* Change detection data:

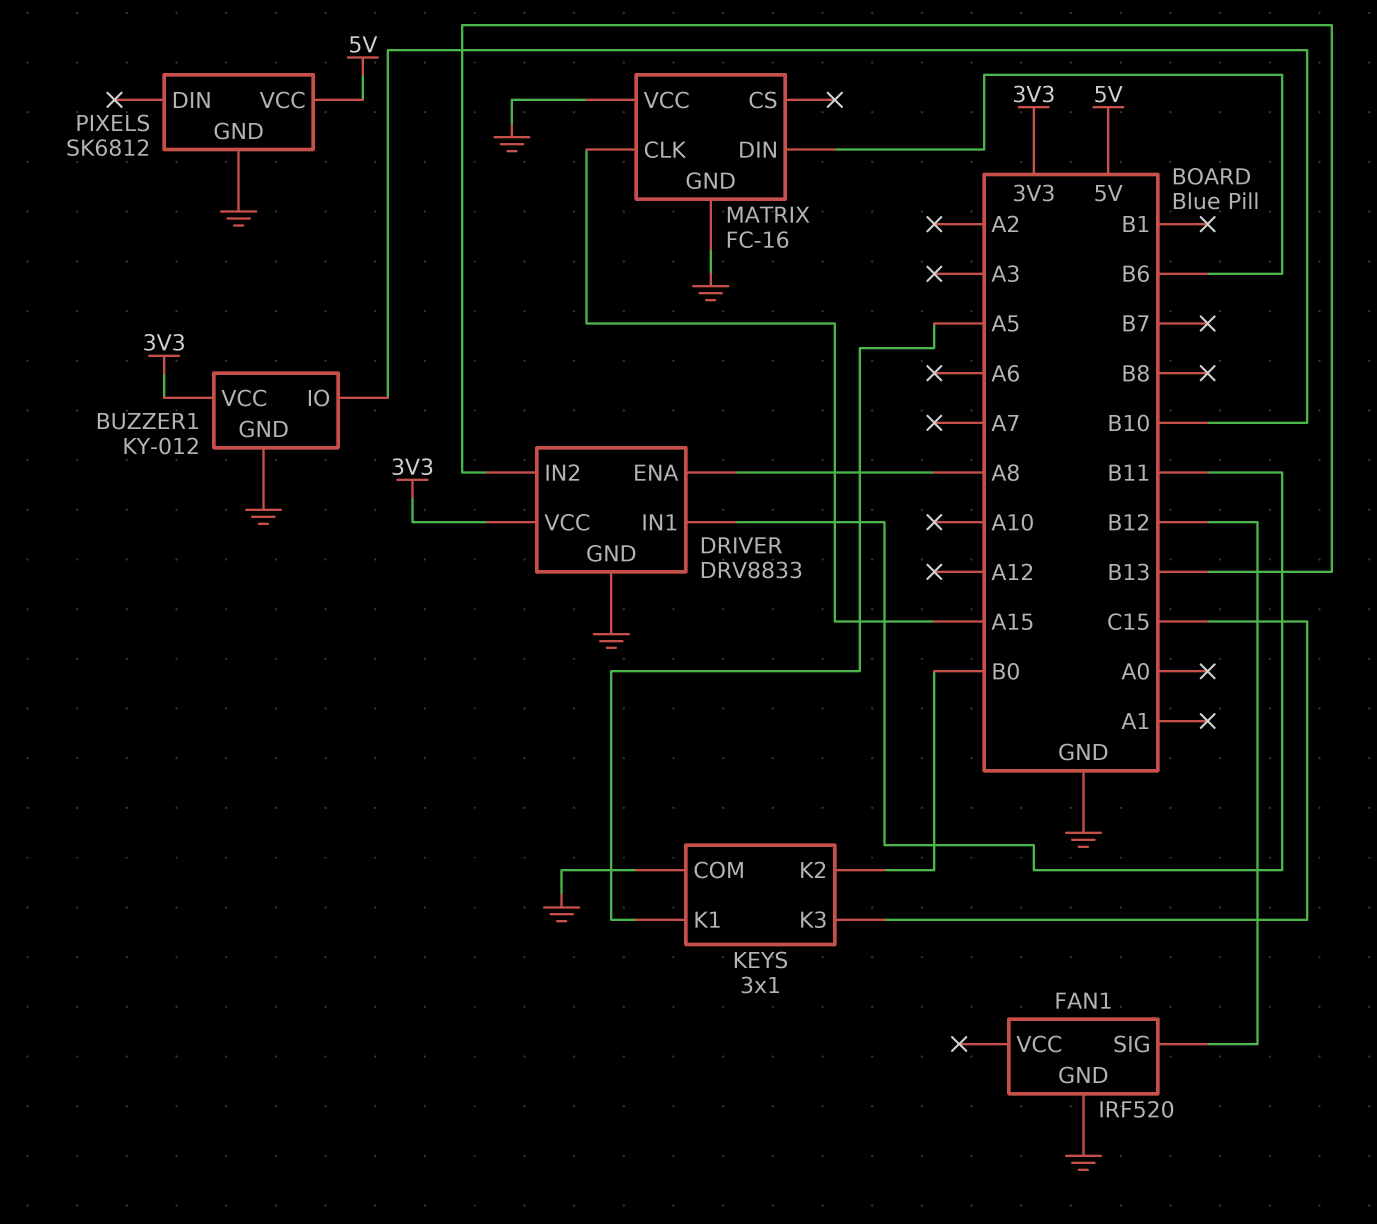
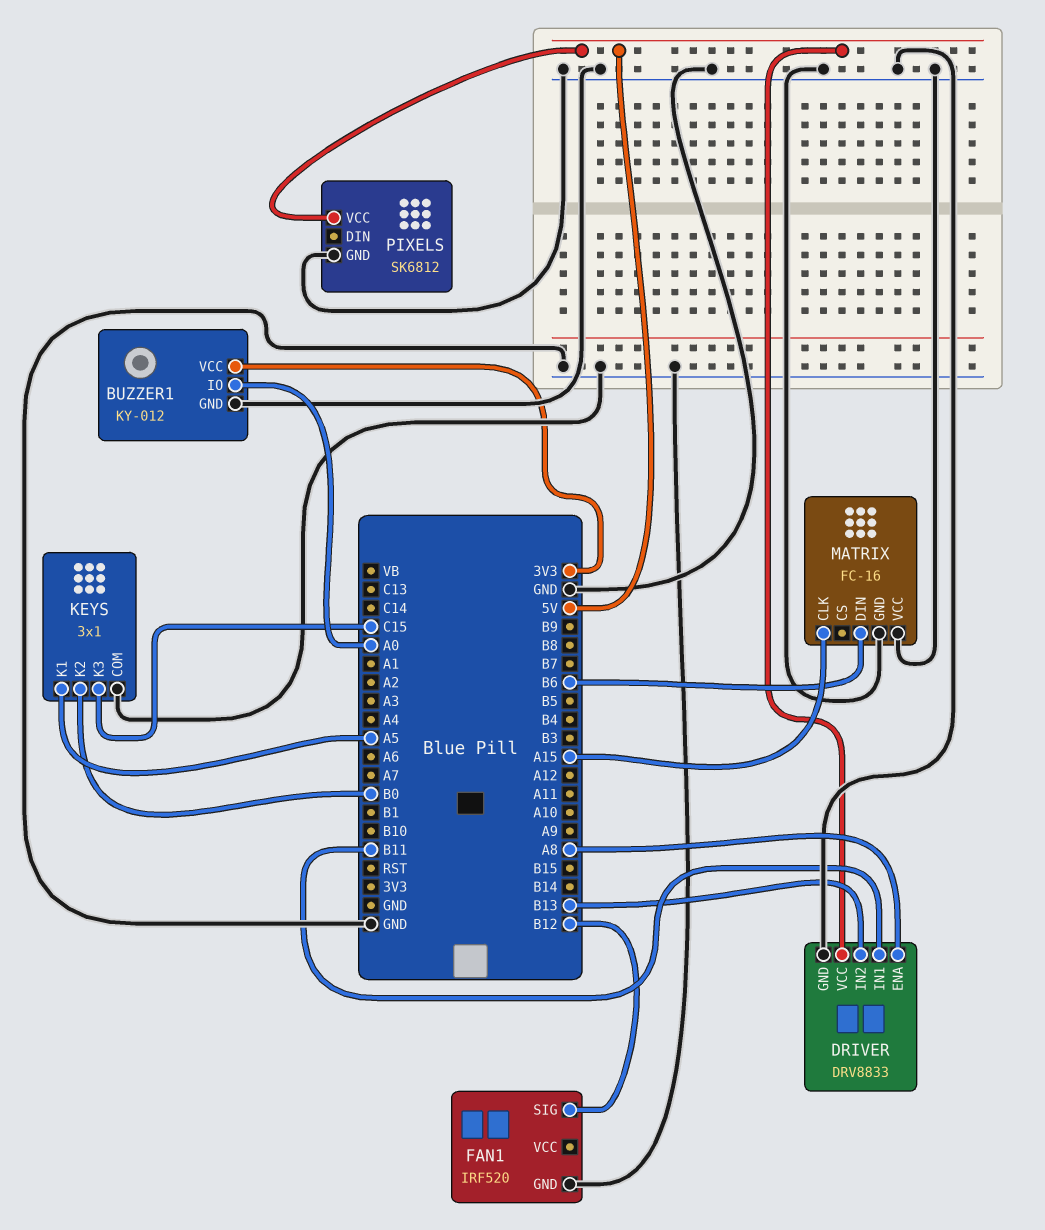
BUZZER1 pin IO: B10 -> A0
DRIVER pin VCC: 3V3 -> 5V

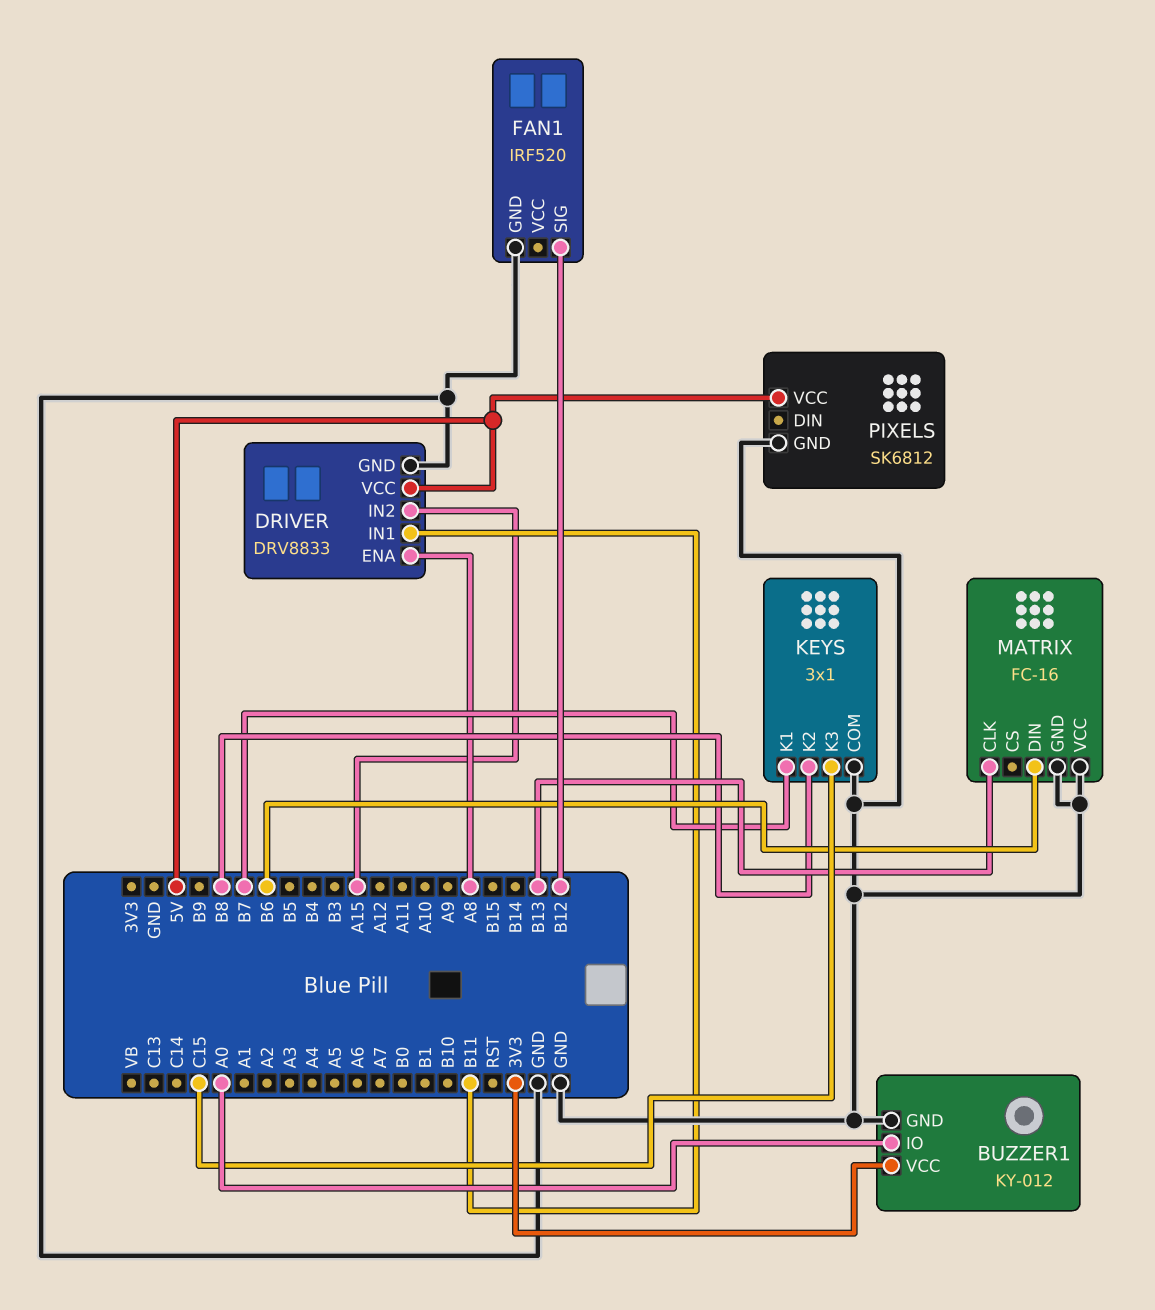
DRIVER pin IN2: B13 -> A15
KEYS pin K1: A5 -> B7
KEYS pin K2: B0 -> B8
MATRIX pin CLK: A15 -> B13

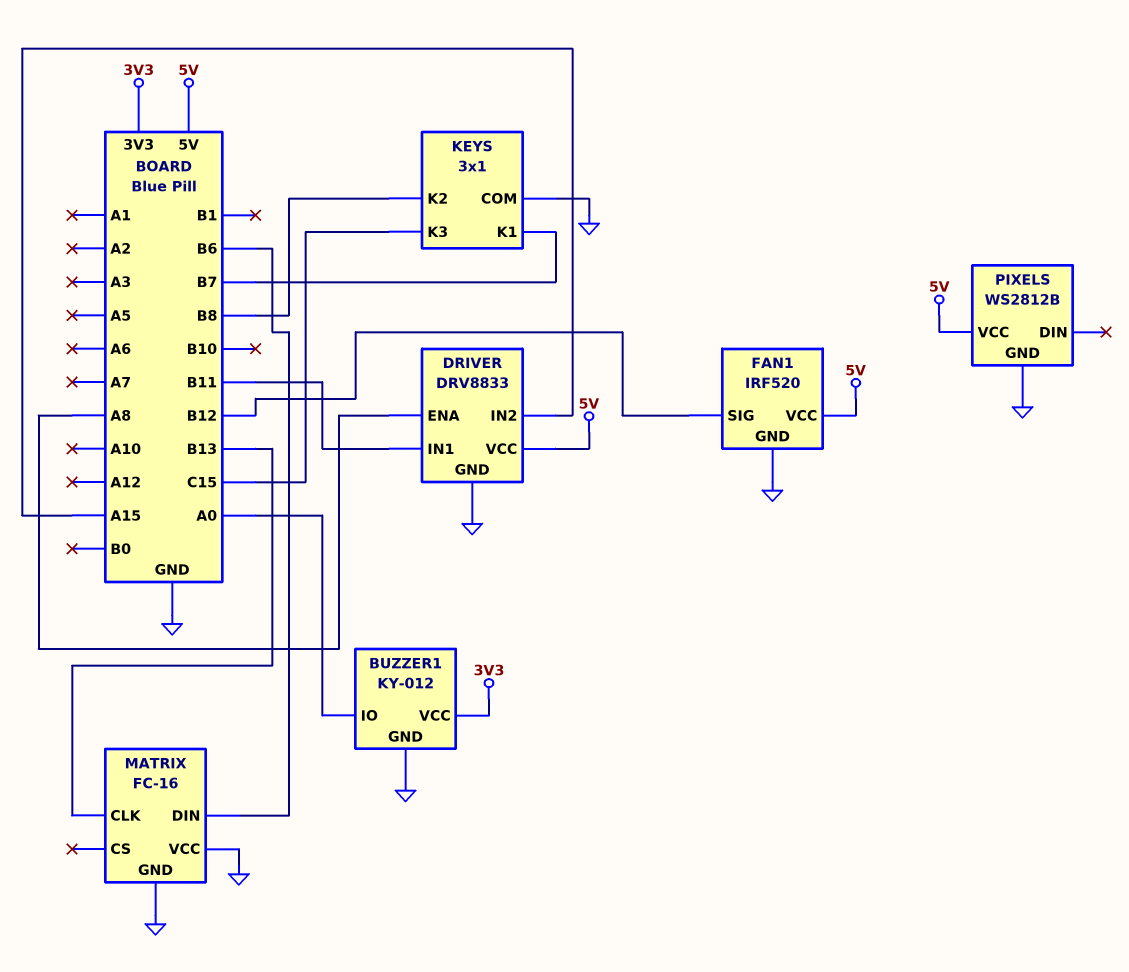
FAN1 pin VCC: none -> 5V
PIXELS: SK6812 -> WS2812B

* Assignment: The records above are to be restated word for word, with every picture left out.

* Written answer:
BUZZER1 pin IO: B10 -> A0
DRIVER pin VCC: 3V3 -> 5V

DRIVER pin IN2: B13 -> A15
KEYS pin K1: A5 -> B7
KEYS pin K2: B0 -> B8
MATRIX pin CLK: A15 -> B13

FAN1 pin VCC: none -> 5V
PIXELS: SK6812 -> WS2812B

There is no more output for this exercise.